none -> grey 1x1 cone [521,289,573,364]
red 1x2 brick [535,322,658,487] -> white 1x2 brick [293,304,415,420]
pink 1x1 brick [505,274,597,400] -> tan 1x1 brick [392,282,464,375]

◆ ◆ ◆ ◆ ◆

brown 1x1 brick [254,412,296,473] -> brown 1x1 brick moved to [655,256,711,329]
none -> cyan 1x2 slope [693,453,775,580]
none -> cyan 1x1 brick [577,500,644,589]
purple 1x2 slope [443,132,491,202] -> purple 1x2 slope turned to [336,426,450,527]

◆ ◆ ◆ ◆ ◆

→ TASK
All lines in the data above from the one with "none -> grey 1x1 cone [521,289,573,364]" through the one with "pink 1x1 brick" must be repeated exactly, and no others.

→ FINAL ANSWER
none -> grey 1x1 cone [521,289,573,364]
red 1x2 brick [535,322,658,487] -> white 1x2 brick [293,304,415,420]
pink 1x1 brick [505,274,597,400] -> tan 1x1 brick [392,282,464,375]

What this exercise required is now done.